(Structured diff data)
************

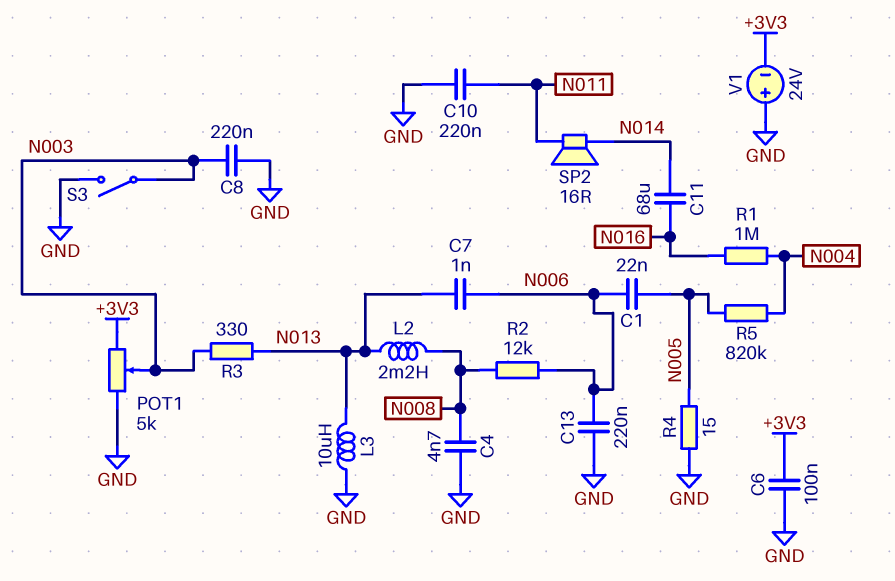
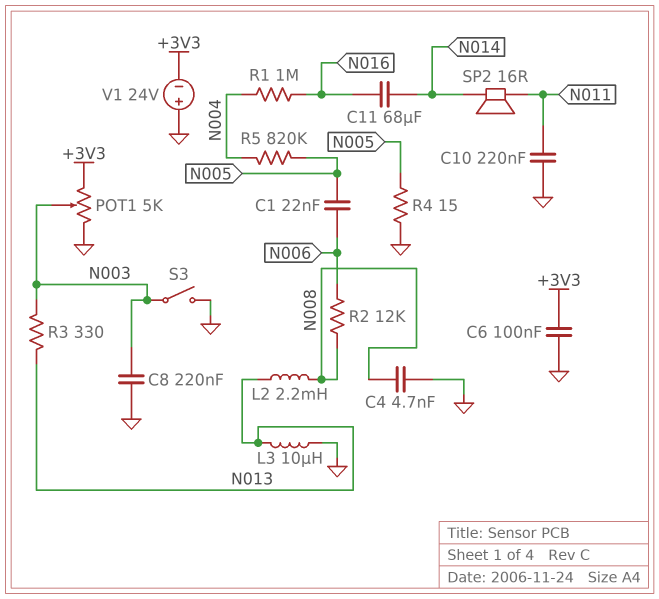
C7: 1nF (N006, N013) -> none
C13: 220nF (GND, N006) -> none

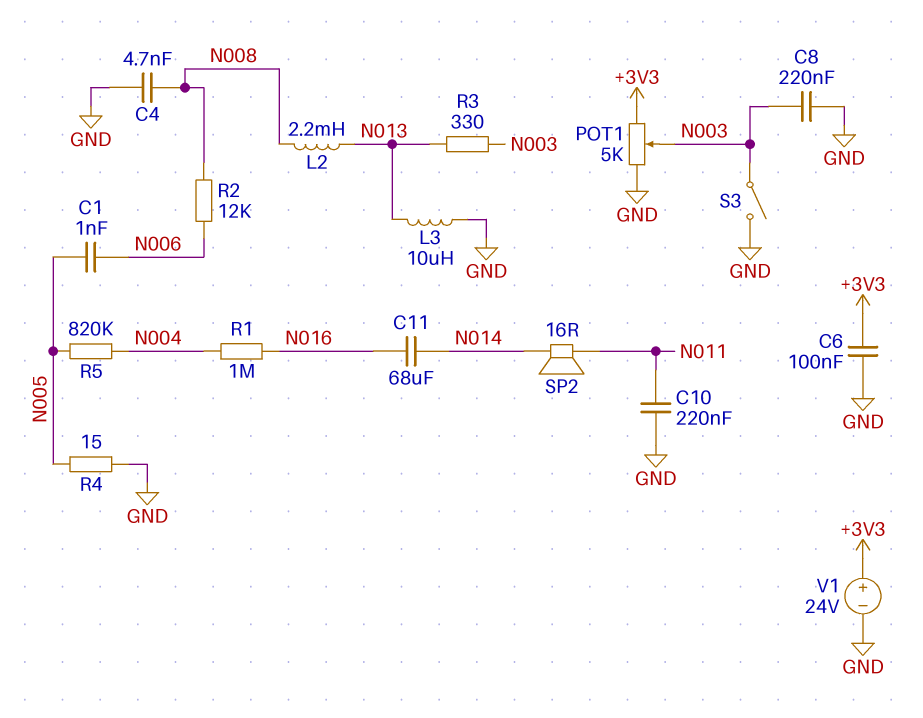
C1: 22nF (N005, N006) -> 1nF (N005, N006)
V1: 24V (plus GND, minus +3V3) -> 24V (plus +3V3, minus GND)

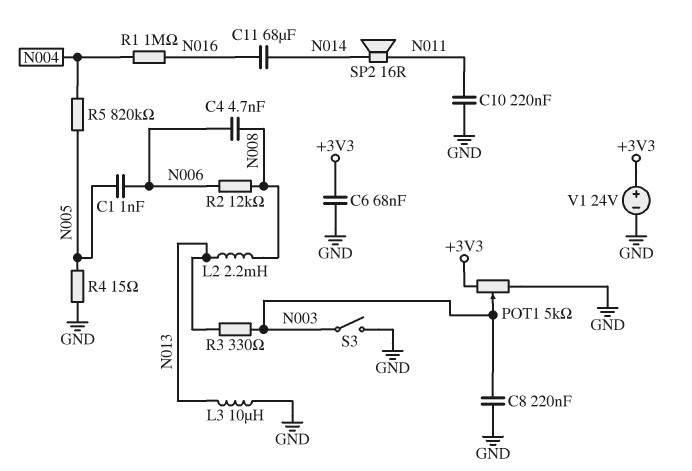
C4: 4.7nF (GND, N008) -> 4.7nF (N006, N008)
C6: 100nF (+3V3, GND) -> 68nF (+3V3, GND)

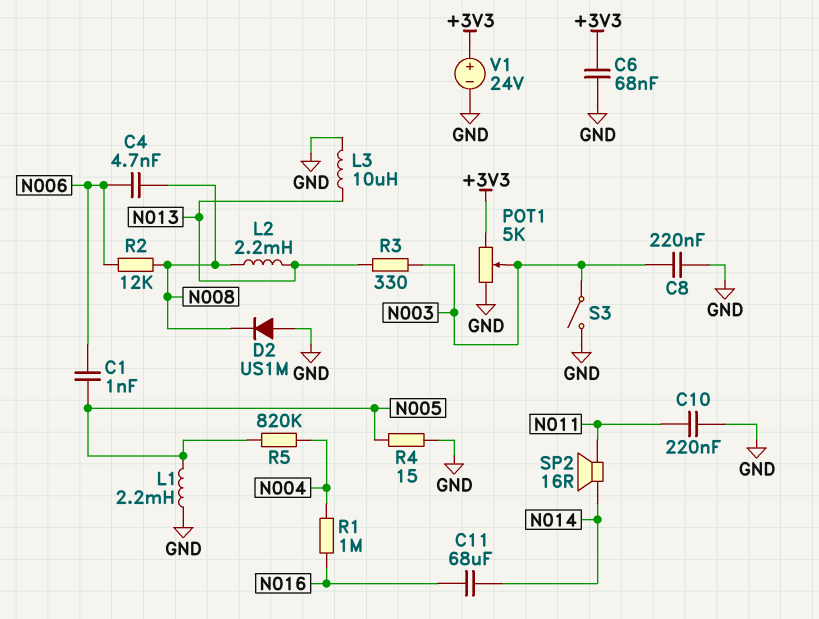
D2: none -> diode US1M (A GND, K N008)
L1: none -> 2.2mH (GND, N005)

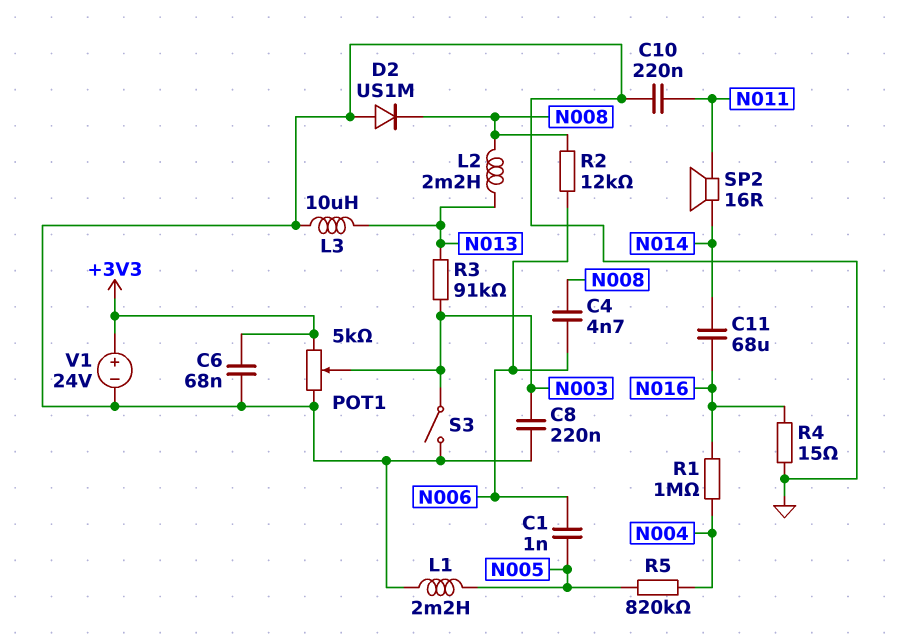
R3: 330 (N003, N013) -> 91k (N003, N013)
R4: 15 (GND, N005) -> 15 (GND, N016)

************

Write out, word for word, only the lines from the one containing "D2: none -> diode US1M (A GND, K N008)" to the end of the data above; the pictures stay out.

*Output of the task*:
D2: none -> diode US1M (A GND, K N008)
L1: none -> 2.2mH (GND, N005)

R3: 330 (N003, N013) -> 91k (N003, N013)
R4: 15 (GND, N005) -> 15 (GND, N016)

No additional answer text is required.